▶ _DATA RECORDS_
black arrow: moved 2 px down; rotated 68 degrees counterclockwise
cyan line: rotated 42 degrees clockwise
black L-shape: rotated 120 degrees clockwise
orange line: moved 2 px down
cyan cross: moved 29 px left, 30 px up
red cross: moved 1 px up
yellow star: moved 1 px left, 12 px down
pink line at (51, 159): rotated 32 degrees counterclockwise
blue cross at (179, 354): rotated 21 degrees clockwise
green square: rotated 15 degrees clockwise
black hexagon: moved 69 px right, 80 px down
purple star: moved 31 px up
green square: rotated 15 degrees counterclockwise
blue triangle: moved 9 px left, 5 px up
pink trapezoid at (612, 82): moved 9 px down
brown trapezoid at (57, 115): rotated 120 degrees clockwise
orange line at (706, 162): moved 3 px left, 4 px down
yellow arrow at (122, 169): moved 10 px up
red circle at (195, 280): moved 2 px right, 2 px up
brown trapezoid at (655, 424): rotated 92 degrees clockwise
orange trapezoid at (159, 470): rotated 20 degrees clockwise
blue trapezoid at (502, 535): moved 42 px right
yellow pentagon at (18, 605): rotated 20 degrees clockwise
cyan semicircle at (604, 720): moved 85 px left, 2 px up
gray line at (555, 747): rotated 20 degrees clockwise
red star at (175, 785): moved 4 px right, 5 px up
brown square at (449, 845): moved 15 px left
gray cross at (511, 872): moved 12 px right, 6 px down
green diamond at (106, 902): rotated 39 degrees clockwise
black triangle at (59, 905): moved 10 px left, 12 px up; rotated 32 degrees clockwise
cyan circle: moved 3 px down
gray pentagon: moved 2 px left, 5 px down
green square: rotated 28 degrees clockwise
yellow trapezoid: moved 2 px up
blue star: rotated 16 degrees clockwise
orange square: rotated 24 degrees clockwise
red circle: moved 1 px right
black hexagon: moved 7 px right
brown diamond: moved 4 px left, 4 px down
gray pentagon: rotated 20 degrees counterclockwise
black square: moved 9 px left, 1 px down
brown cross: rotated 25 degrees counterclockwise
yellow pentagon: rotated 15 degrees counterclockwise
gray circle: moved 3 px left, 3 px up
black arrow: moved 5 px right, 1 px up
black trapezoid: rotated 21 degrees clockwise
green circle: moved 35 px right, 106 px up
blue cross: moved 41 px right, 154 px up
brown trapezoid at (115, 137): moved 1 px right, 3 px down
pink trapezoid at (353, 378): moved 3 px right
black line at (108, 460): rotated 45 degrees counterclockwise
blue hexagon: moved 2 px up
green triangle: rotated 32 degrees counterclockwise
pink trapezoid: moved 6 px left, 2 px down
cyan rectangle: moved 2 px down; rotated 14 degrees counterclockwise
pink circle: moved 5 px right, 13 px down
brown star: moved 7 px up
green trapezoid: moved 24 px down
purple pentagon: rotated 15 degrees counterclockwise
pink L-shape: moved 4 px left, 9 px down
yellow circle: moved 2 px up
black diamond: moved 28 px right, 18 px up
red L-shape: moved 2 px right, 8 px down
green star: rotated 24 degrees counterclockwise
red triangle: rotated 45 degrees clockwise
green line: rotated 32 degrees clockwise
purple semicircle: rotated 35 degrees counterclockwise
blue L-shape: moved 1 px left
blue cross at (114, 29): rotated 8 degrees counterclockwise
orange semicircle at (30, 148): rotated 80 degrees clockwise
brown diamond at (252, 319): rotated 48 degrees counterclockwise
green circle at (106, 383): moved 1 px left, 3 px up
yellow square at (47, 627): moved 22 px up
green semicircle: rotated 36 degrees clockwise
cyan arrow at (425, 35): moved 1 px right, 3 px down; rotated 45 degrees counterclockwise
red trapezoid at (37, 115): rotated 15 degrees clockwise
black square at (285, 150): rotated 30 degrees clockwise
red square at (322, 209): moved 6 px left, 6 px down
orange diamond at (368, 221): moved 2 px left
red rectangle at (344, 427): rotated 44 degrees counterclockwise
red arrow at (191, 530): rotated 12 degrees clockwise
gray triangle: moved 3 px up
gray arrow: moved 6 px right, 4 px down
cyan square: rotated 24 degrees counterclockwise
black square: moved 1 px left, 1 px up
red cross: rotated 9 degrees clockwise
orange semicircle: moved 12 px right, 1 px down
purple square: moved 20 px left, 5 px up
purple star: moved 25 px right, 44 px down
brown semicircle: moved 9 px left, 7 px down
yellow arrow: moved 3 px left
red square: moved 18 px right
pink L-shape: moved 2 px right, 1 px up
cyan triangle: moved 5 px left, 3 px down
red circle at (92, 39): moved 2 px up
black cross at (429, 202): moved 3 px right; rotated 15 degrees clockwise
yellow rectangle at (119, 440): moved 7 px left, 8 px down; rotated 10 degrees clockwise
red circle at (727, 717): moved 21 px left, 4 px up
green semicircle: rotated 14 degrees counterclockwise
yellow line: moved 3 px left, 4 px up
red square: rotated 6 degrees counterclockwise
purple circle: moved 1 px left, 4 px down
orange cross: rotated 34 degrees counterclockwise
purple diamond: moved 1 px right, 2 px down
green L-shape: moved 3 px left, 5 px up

▶ _AIM OF THE TASK_
From the records above, transcribe without alteration every line from the one with "black square at" to the one with "gray arrow: moved 6 px right, 4 px down", inclusive.

▶ _SOLUTION TO THE EXERCISE_
black square at (285, 150): rotated 30 degrees clockwise
red square at (322, 209): moved 6 px left, 6 px down
orange diamond at (368, 221): moved 2 px left
red rectangle at (344, 427): rotated 44 degrees counterclockwise
red arrow at (191, 530): rotated 12 degrees clockwise
gray triangle: moved 3 px up
gray arrow: moved 6 px right, 4 px down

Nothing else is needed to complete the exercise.